[Data entries]
------------------------------------

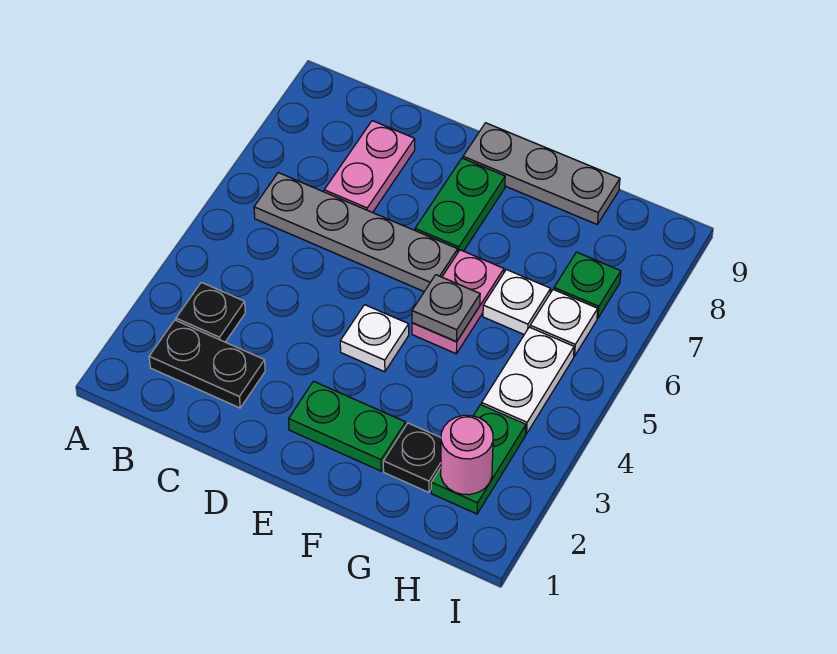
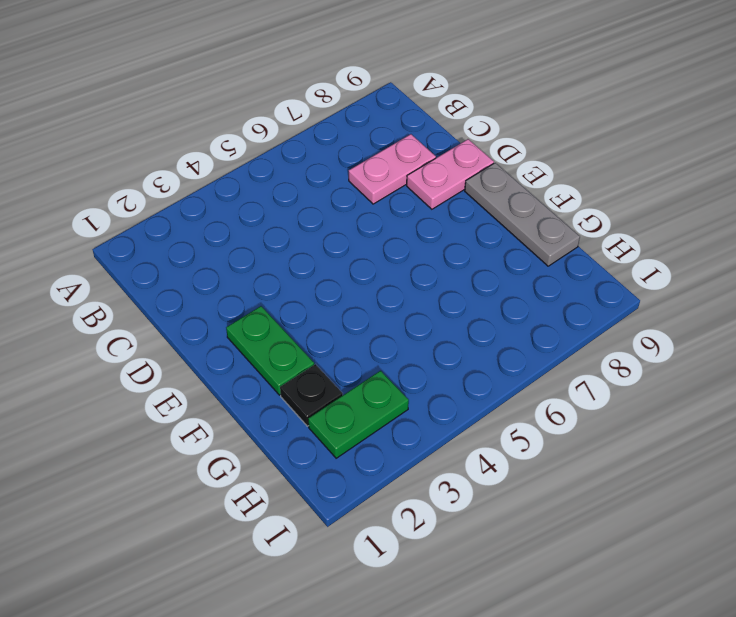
pink plate D8:D9 level 1 -> pink plate F5:F6 level 1
none -> black plate B2:C2 level 1
none -> black plate B3 level 1
none -> grey plate B6:E6 level 1

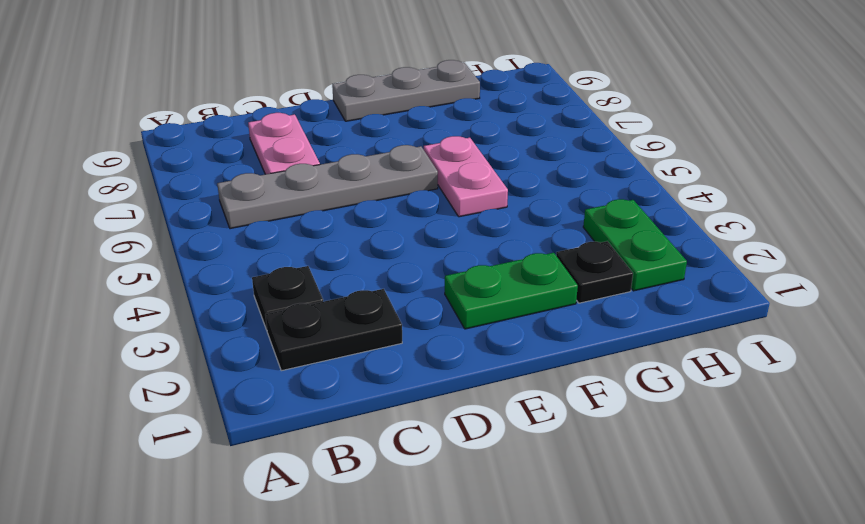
none -> white plate E4 level 1
none -> green plate E7:E8 level 1
none -> white plate G6 level 1

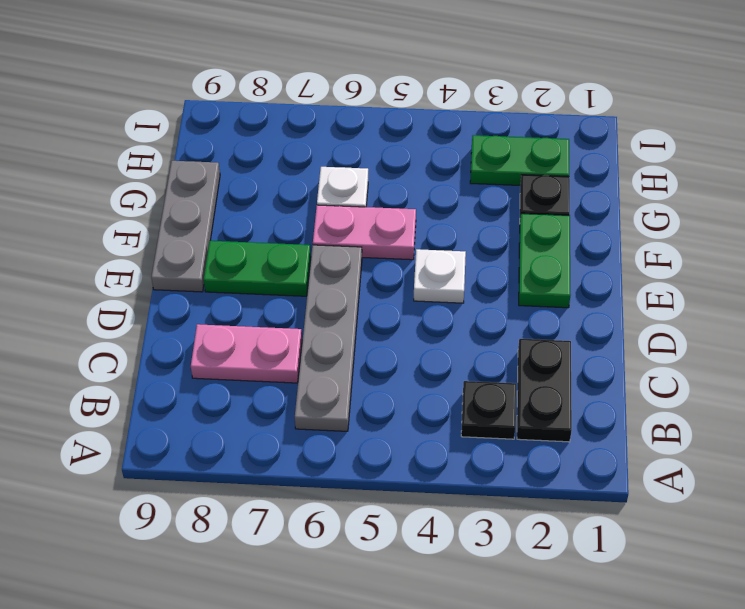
none -> white plate H4:H5 level 1
none -> white plate H6 level 1
none -> green plate H7 level 1

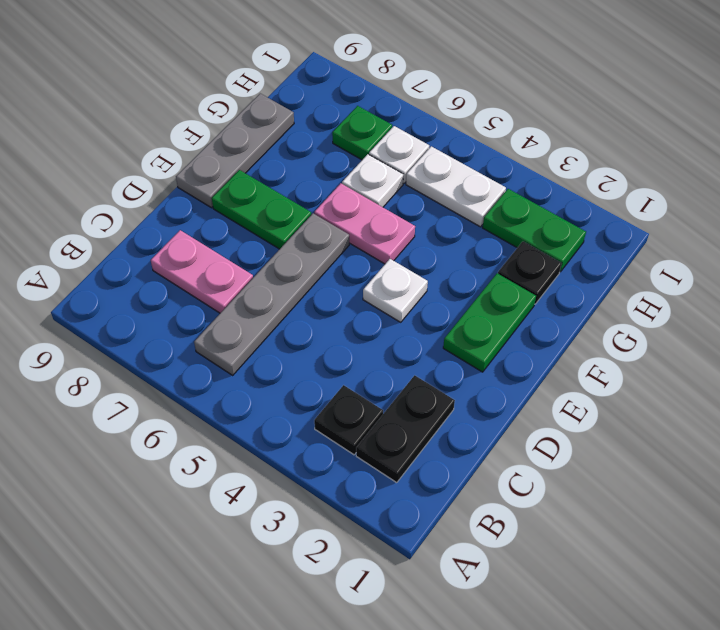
none -> grey plate F5 level 2
none -> pink round brick H2 level 2

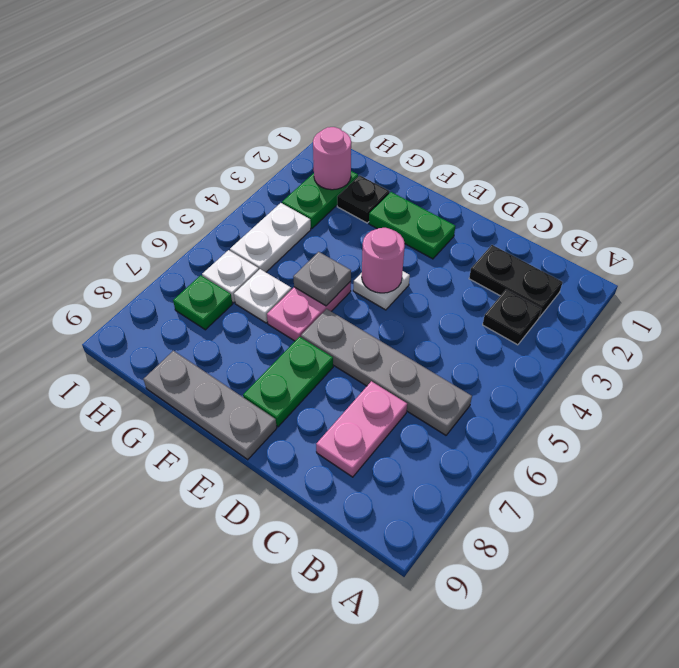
pink round brick E4 level 2 -> none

------------------------------------

> What to do
Please copy out each line above exactly as written, but not the pictures.

> Solution to the exercise
pink plate D8:D9 level 1 -> pink plate F5:F6 level 1
none -> black plate B2:C2 level 1
none -> black plate B3 level 1
none -> grey plate B6:E6 level 1

none -> white plate E4 level 1
none -> green plate E7:E8 level 1
none -> white plate G6 level 1

none -> white plate H4:H5 level 1
none -> white plate H6 level 1
none -> green plate H7 level 1

none -> grey plate F5 level 2
none -> pink round brick H2 level 2

pink round brick E4 level 2 -> none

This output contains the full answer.